Brief>
Could you transcribe the records below exactly, leaving out every picture?
[Opening Given data section]
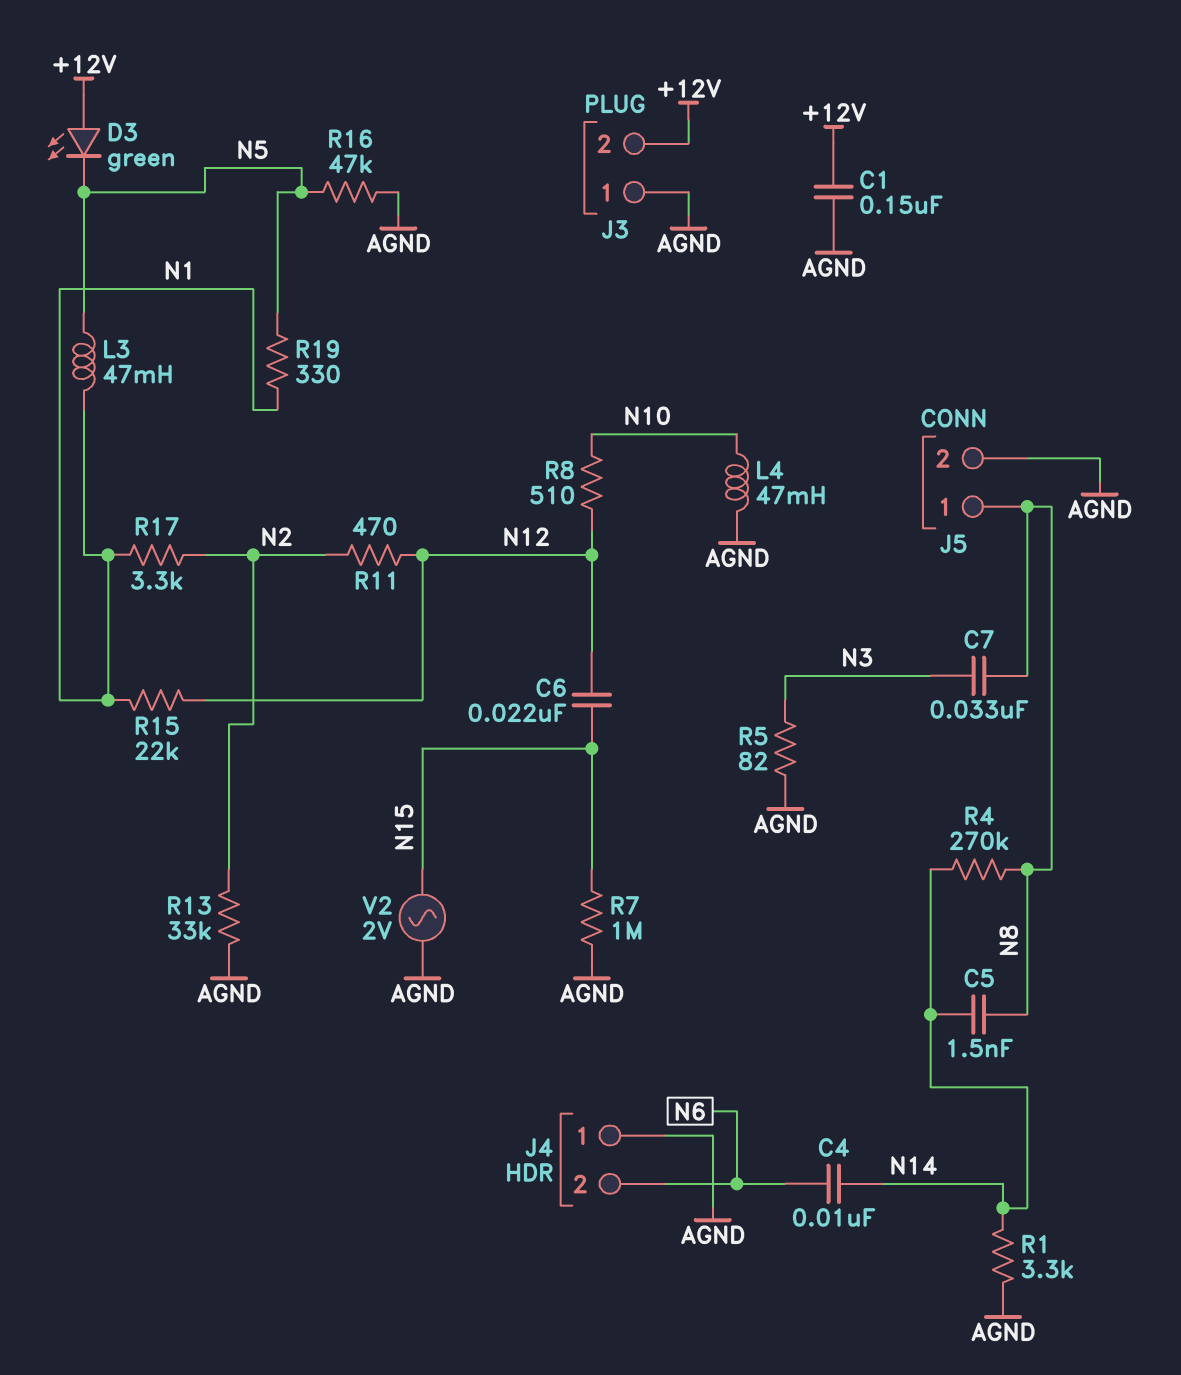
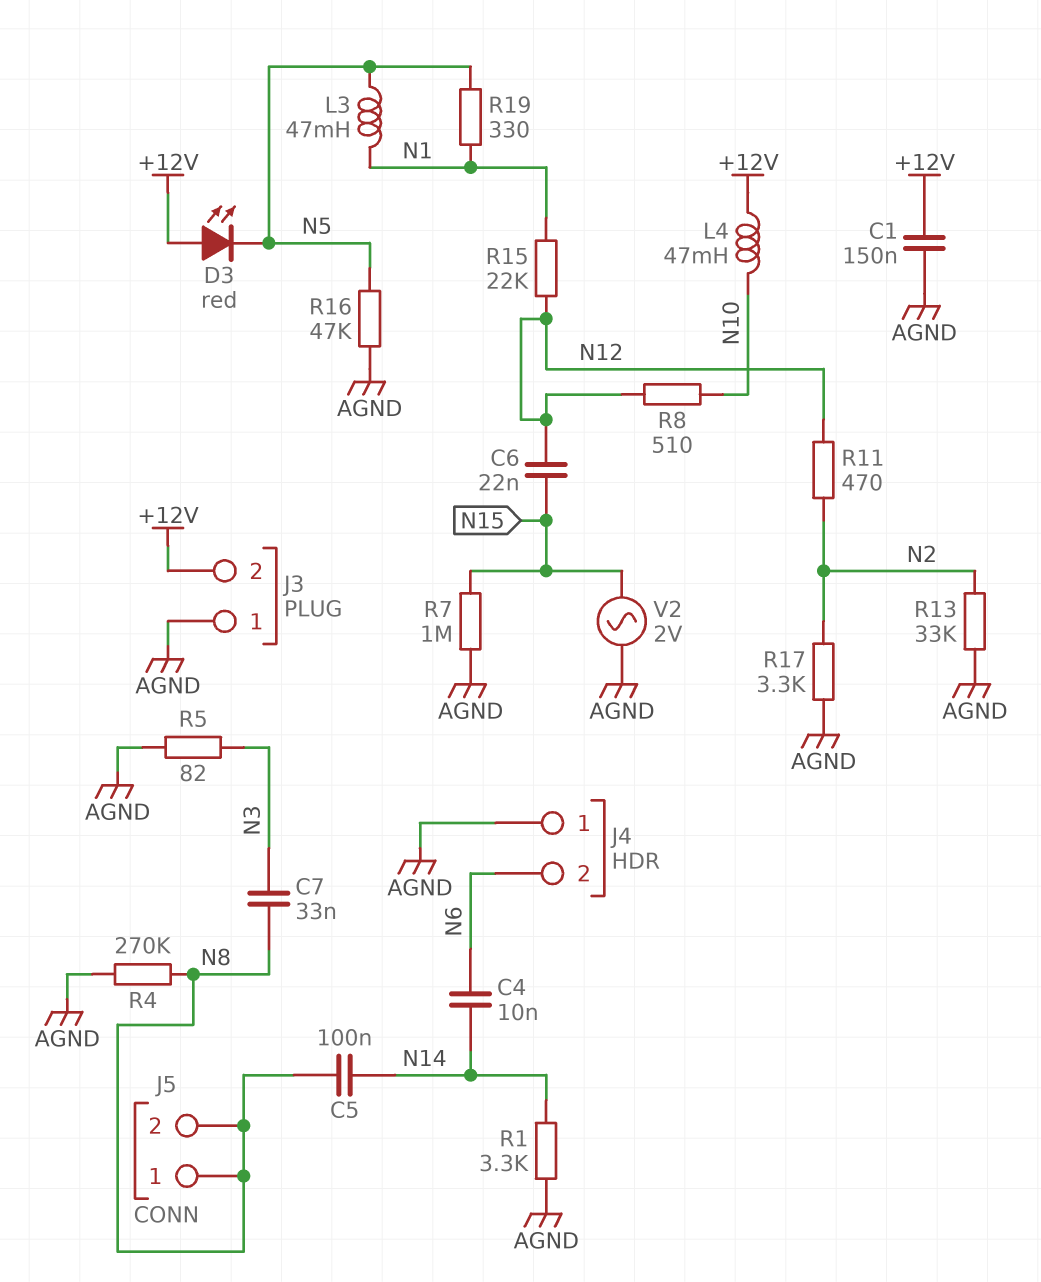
C5: 1.5nF (N8, N14) -> 100nF (N8, N14)
D3: LED green (A +12V, K N5) -> LED red (A +12V, K N5)
J5 pin 2: AGND -> N8
L4: 47mH (AGND, N10) -> 47mH (+12V, N10)
R4: 270k (N8, N14) -> 270k (AGND, N8)
R17: 3.3k (N1, N2) -> 3.3k (AGND, N2)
[Closing Given data section]
Task output>
C5: 1.5nF (N8, N14) -> 100nF (N8, N14)
D3: LED green (A +12V, K N5) -> LED red (A +12V, K N5)
J5 pin 2: AGND -> N8
L4: 47mH (AGND, N10) -> 47mH (+12V, N10)
R4: 270k (N8, N14) -> 270k (AGND, N8)
R17: 3.3k (N1, N2) -> 3.3k (AGND, N2)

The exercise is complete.